Extracted data entries
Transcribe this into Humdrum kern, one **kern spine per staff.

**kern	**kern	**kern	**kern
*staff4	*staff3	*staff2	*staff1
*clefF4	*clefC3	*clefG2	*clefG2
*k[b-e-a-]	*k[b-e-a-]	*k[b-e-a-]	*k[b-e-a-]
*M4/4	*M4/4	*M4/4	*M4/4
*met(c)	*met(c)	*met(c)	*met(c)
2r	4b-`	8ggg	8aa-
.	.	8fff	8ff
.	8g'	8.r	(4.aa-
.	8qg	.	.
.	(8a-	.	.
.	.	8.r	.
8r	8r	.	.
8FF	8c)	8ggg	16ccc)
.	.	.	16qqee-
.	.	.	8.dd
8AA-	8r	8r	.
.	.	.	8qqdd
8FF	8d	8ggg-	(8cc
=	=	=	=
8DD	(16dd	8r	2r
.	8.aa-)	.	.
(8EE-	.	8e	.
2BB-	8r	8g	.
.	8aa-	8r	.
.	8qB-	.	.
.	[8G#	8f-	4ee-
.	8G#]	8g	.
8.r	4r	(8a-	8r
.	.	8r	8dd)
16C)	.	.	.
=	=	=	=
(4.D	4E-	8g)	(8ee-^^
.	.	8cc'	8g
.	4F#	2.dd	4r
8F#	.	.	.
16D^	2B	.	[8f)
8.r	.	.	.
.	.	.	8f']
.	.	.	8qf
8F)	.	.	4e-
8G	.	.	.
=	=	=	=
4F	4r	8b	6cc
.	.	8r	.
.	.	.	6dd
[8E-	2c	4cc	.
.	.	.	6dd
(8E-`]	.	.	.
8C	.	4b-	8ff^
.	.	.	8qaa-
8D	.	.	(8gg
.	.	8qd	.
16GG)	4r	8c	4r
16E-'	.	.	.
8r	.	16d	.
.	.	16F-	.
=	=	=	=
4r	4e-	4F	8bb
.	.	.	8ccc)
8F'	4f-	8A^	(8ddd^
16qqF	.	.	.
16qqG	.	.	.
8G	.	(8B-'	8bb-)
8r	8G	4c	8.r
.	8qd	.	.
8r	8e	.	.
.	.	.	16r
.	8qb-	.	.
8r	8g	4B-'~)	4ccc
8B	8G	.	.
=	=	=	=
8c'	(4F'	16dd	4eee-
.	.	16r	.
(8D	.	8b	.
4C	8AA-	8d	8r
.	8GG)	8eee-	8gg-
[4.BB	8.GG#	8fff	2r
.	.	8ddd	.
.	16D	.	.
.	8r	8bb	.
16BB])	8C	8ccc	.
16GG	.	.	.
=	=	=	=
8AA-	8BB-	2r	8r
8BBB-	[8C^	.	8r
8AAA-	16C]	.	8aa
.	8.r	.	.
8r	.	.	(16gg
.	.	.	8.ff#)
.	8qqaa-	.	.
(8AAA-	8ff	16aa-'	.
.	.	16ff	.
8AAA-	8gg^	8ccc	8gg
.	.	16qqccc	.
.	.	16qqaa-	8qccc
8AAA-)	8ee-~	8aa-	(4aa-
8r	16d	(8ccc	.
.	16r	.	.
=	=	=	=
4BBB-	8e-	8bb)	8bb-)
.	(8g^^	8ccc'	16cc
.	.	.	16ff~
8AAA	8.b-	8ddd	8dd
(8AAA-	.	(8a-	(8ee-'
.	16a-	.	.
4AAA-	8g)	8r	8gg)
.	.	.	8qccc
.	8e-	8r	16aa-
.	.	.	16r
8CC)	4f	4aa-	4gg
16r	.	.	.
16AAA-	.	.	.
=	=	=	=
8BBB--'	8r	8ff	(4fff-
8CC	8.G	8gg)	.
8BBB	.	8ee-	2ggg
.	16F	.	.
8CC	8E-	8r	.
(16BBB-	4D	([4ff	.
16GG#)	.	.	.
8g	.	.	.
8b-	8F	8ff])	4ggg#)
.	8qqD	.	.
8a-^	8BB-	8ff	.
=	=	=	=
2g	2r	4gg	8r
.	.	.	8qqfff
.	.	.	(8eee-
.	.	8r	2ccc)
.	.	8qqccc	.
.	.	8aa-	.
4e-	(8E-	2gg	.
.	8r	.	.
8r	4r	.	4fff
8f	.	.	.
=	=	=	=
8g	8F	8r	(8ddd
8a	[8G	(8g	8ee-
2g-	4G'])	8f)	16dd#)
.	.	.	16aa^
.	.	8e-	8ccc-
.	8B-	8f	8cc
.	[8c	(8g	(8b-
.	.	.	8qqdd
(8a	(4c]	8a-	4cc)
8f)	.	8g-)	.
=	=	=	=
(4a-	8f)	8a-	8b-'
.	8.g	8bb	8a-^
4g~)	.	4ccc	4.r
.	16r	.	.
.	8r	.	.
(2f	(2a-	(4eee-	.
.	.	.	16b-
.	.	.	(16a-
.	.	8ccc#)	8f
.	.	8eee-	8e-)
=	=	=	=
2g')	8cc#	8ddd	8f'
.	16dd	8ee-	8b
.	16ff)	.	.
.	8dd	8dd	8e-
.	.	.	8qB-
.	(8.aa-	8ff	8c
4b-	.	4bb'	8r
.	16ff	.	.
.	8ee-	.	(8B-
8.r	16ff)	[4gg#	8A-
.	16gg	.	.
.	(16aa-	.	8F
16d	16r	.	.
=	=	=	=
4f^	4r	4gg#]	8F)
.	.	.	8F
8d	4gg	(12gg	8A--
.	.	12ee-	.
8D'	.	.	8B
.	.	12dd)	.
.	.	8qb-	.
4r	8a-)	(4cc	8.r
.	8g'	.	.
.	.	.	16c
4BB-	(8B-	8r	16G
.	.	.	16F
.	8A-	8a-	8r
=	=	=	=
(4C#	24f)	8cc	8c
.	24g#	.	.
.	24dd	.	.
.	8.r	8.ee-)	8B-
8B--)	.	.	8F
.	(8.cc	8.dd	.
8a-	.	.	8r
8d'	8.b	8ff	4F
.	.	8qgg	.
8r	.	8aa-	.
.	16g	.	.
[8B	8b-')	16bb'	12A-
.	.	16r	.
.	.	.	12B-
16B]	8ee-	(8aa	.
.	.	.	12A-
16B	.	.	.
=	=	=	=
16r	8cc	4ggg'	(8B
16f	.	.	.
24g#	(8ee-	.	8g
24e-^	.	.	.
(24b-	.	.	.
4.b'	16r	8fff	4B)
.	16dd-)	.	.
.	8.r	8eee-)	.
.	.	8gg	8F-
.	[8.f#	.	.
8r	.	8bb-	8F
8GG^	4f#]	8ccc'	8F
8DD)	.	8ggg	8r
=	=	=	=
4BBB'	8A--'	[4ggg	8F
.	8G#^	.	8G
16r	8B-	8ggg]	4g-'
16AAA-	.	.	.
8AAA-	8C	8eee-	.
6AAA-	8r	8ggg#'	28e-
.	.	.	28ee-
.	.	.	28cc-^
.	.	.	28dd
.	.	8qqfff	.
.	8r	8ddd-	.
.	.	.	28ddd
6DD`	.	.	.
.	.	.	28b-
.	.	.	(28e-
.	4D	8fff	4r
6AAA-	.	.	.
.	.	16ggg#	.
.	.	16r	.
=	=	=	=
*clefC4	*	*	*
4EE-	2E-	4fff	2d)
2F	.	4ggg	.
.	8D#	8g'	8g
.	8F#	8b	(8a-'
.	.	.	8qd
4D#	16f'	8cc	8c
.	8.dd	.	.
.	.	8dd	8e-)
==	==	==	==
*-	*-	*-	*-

**YOUR TASK:**
Locate each line in the items above that contains the string "kern" and copy those lines out. The match is case-sensitive.

**PROBLEM SOLUTION:**
Transcribe this into Humdrum kern, one **kern spine per staff.
**kern	**kern	**kern	**kern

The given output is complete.